◆ Records supplied
╔══

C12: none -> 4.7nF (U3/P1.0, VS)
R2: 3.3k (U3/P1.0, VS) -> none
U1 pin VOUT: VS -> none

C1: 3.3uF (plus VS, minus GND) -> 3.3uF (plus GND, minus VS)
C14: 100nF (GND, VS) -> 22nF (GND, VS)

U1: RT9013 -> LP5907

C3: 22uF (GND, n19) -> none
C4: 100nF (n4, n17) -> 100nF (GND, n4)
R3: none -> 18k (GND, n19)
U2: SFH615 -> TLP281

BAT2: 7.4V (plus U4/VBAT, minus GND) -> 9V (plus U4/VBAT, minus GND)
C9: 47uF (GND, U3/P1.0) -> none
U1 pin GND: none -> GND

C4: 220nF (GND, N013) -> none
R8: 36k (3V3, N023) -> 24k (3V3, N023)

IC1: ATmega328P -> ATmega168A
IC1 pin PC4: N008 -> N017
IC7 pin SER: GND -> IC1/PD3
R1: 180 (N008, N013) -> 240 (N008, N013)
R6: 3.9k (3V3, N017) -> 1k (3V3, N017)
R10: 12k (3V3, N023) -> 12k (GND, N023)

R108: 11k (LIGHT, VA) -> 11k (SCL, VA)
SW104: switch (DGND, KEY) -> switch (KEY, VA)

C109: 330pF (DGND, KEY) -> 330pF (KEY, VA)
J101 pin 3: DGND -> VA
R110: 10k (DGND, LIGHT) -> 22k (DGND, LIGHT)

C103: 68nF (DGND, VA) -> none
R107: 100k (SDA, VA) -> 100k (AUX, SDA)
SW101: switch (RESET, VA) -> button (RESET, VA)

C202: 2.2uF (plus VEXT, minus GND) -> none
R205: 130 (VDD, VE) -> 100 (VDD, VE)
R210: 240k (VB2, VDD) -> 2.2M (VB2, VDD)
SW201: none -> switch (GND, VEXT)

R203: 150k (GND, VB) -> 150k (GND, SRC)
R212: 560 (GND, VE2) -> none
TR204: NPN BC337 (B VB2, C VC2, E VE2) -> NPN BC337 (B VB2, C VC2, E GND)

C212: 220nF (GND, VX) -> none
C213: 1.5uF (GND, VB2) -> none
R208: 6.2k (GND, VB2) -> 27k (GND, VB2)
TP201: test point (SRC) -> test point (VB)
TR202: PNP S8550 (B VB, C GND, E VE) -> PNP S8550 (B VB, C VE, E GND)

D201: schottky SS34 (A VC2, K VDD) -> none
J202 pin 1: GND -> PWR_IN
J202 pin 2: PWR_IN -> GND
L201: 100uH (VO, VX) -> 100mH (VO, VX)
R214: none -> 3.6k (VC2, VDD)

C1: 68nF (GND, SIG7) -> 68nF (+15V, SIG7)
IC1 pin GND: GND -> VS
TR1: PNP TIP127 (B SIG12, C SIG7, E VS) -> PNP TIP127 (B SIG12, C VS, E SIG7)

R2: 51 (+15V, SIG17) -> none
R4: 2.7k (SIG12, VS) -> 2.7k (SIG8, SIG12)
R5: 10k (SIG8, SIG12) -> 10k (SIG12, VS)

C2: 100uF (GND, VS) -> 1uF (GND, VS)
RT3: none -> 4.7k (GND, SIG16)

╚══

◆ What the exercise asks
Look above for the line with "R2: 3.3k (U3/P1.0, VS) -> none" and the line with "TR1: PNP TIP127". Retype those two lines and every line between them exactly, adding nothing.

◆ Exercise output
R2: 3.3k (U3/P1.0, VS) -> none
U1 pin VOUT: VS -> none

C1: 3.3uF (plus VS, minus GND) -> 3.3uF (plus GND, minus VS)
C14: 100nF (GND, VS) -> 22nF (GND, VS)

U1: RT9013 -> LP5907

C3: 22uF (GND, n19) -> none
C4: 100nF (n4, n17) -> 100nF (GND, n4)
R3: none -> 18k (GND, n19)
U2: SFH615 -> TLP281

BAT2: 7.4V (plus U4/VBAT, minus GND) -> 9V (plus U4/VBAT, minus GND)
C9: 47uF (GND, U3/P1.0) -> none
U1 pin GND: none -> GND

C4: 220nF (GND, N013) -> none
R8: 36k (3V3, N023) -> 24k (3V3, N023)

IC1: ATmega328P -> ATmega168A
IC1 pin PC4: N008 -> N017
IC7 pin SER: GND -> IC1/PD3
R1: 180 (N008, N013) -> 240 (N008, N013)
R6: 3.9k (3V3, N017) -> 1k (3V3, N017)
R10: 12k (3V3, N023) -> 12k (GND, N023)

R108: 11k (LIGHT, VA) -> 11k (SCL, VA)
SW104: switch (DGND, KEY) -> switch (KEY, VA)

C109: 330pF (DGND, KEY) -> 330pF (KEY, VA)
J101 pin 3: DGND -> VA
R110: 10k (DGND, LIGHT) -> 22k (DGND, LIGHT)

C103: 68nF (DGND, VA) -> none
R107: 100k (SDA, VA) -> 100k (AUX, SDA)
SW101: switch (RESET, VA) -> button (RESET, VA)

C202: 2.2uF (plus VEXT, minus GND) -> none
R205: 130 (VDD, VE) -> 100 (VDD, VE)
R210: 240k (VB2, VDD) -> 2.2M (VB2, VDD)
SW201: none -> switch (GND, VEXT)

R203: 150k (GND, VB) -> 150k (GND, SRC)
R212: 560 (GND, VE2) -> none
TR204: NPN BC337 (B VB2, C VC2, E VE2) -> NPN BC337 (B VB2, C VC2, E GND)

C212: 220nF (GND, VX) -> none
C213: 1.5uF (GND, VB2) -> none
R208: 6.2k (GND, VB2) -> 27k (GND, VB2)
TP201: test point (SRC) -> test point (VB)
TR202: PNP S8550 (B VB, C GND, E VE) -> PNP S8550 (B VB, C VE, E GND)

D201: schottky SS34 (A VC2, K VDD) -> none
J202 pin 1: GND -> PWR_IN
J202 pin 2: PWR_IN -> GND
L201: 100uH (VO, VX) -> 100mH (VO, VX)
R214: none -> 3.6k (VC2, VDD)

C1: 68nF (GND, SIG7) -> 68nF (+15V, SIG7)
IC1 pin GND: GND -> VS
TR1: PNP TIP127 (B SIG12, C SIG7, E VS) -> PNP TIP127 (B SIG12, C VS, E SIG7)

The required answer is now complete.